Requirement |
Every line from the one containing "building: [12,84,54,121] -> none" to the one containing "building: [60,297,99,322] -> [48,246,87,271]" in the records below, both included, must be set down exactly, and no other line.

Start of Provided data

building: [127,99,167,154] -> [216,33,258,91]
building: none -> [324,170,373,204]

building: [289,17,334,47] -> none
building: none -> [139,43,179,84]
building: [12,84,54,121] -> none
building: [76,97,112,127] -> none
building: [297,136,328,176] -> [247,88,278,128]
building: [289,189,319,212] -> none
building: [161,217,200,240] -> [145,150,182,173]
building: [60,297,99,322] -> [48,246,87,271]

End of Provided data
Start of Provided data

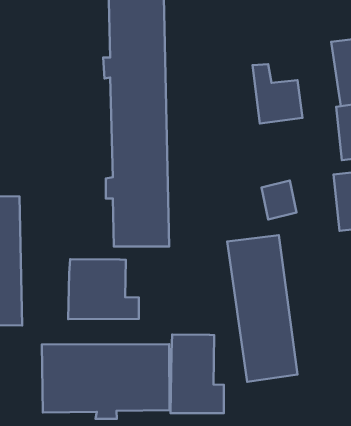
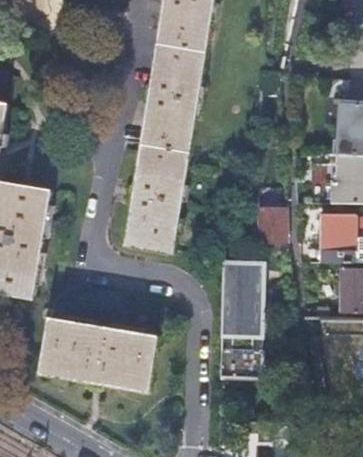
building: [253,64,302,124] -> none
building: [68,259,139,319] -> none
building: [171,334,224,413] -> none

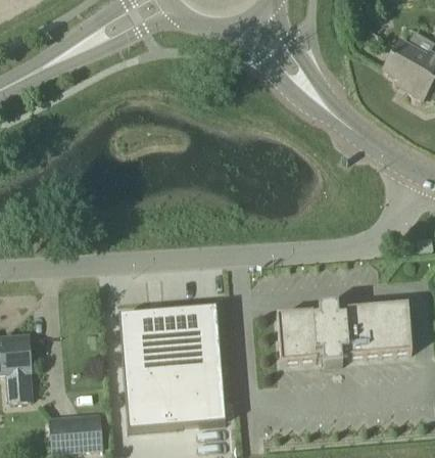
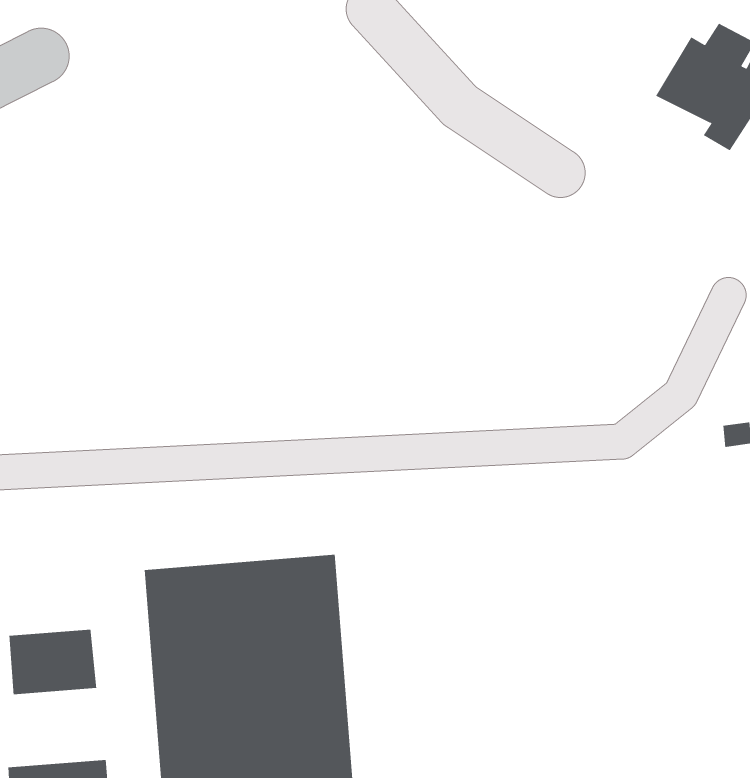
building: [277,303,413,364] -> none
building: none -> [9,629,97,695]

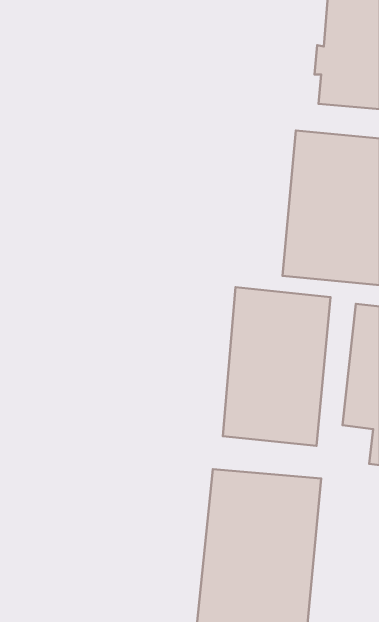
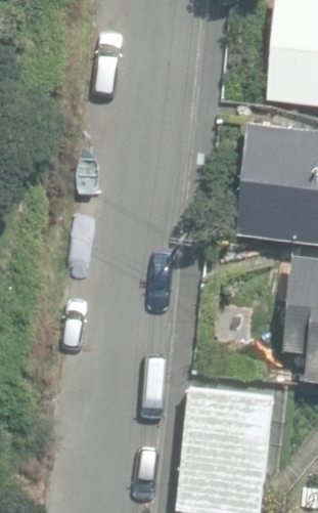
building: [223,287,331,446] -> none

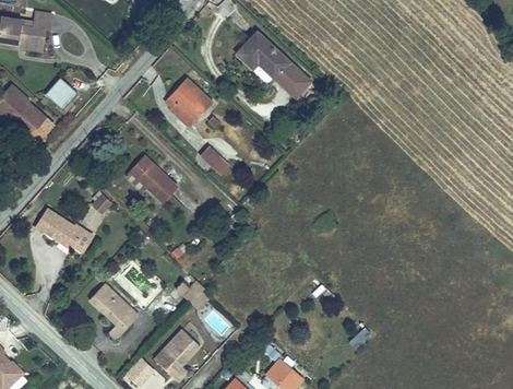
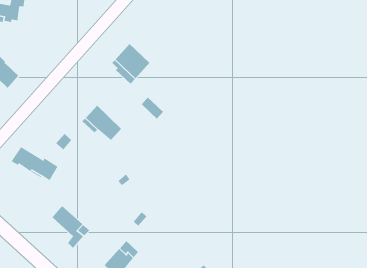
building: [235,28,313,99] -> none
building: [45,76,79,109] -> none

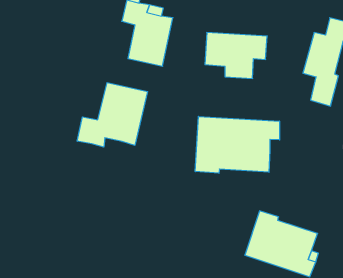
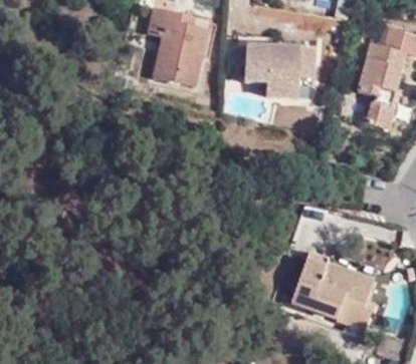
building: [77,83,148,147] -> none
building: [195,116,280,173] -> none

End of Provided data
Start of Provided data

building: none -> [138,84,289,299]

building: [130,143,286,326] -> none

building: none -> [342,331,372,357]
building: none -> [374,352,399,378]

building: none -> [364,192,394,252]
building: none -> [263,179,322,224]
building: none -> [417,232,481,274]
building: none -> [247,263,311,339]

End of Provided data

Reply |
building: [12,84,54,121] -> none
building: [76,97,112,127] -> none
building: [297,136,328,176] -> [247,88,278,128]
building: [289,189,319,212] -> none
building: [161,217,200,240] -> [145,150,182,173]
building: [60,297,99,322] -> [48,246,87,271]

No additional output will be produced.